The input.
###
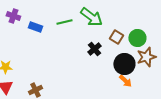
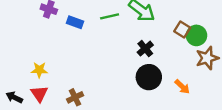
brown square: (116, 37) -> (182, 29), moved
black circle: (124, 64) -> (149, 77), moved

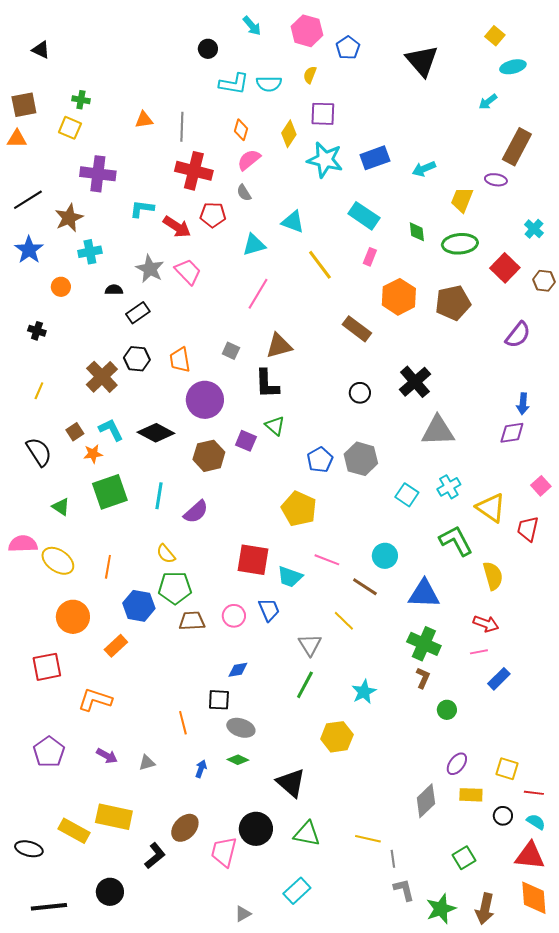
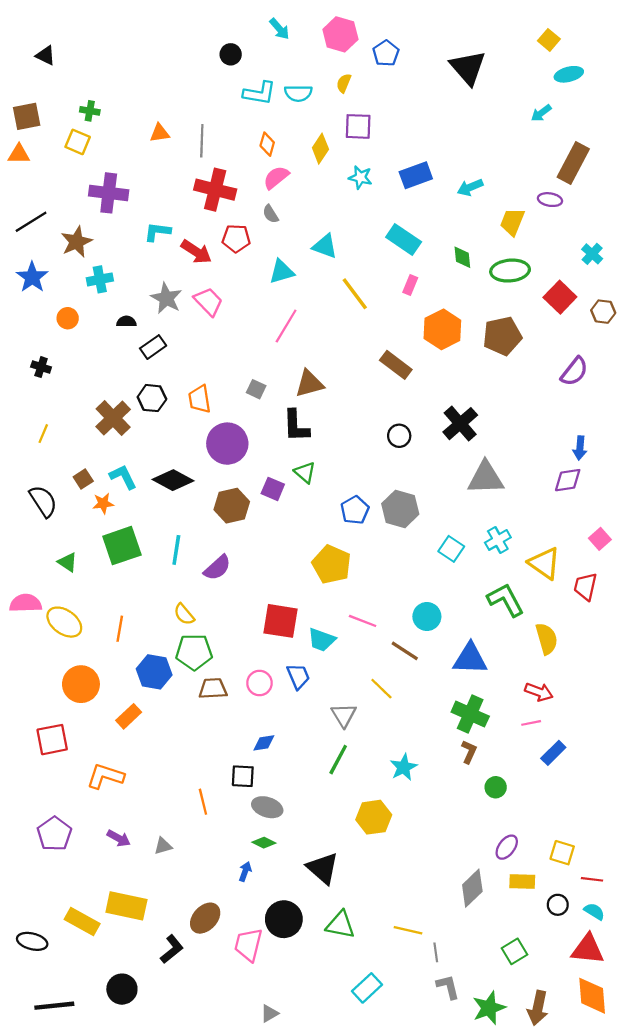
cyan star: (325, 160) -> (360, 177), size x0.6
blue arrow: (201, 769) -> (245, 872), moved
cyan rectangle: (297, 891) -> (367, 988), moved

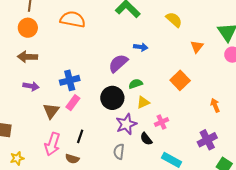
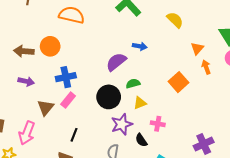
orange circle: (28, 28) -> (50, 46), moved
orange arrow: (215, 105) -> (206, 67), moved
pink cross: (162, 122) -> (158, 124), turned 32
pink arrow: (52, 144) -> (27, 133), moved

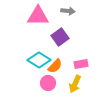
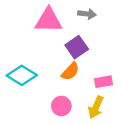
cyan diamond: (39, 60) -> (22, 75), moved
orange semicircle: (55, 66) -> (70, 71), moved

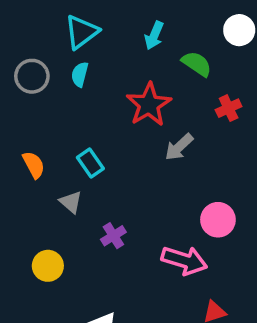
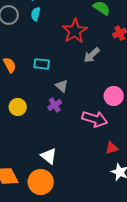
cyan rectangle: (90, 163) -> (42, 64), turned -49
gray triangle: (71, 202) -> (62, 86), moved
yellow circle: (48, 266) -> (18, 107), moved

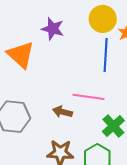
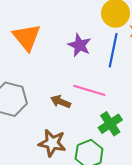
purple star: (53, 29) -> (79, 45), moved

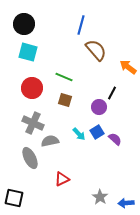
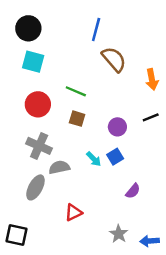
orange arrow: (128, 67) -> (152, 79), turned -138
black line: (112, 93) -> (151, 117), moved, turned 40
purple semicircle: (115, 139) -> (133, 191), moved, turned 88
gray ellipse: (30, 158) -> (35, 187), turned 55

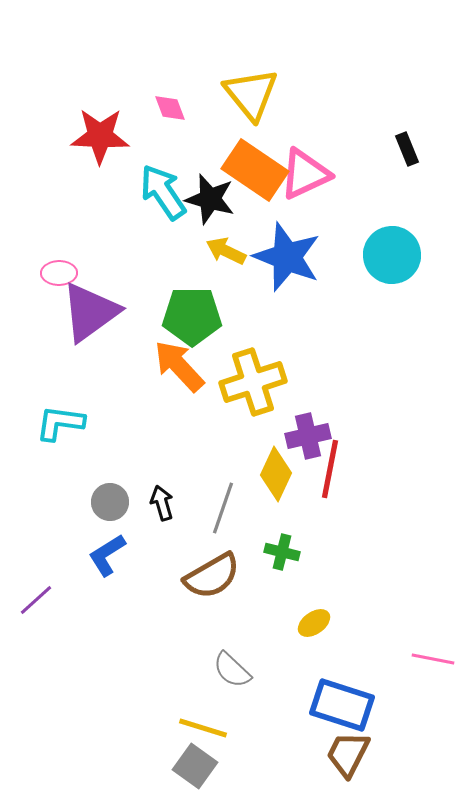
###
Problem requirements. Do not include the pictures. Quote only the lines from the line with "purple star: (53, 29) -> (79, 45), moved" through the end of the material, both ends included, exactly.

Solution to this exercise.
purple star: (53, 29) -> (79, 45), moved

orange arrow: (128, 67) -> (152, 79), turned -138
black line: (112, 93) -> (151, 117), moved, turned 40
purple semicircle: (115, 139) -> (133, 191), moved, turned 88
gray ellipse: (30, 158) -> (35, 187), turned 55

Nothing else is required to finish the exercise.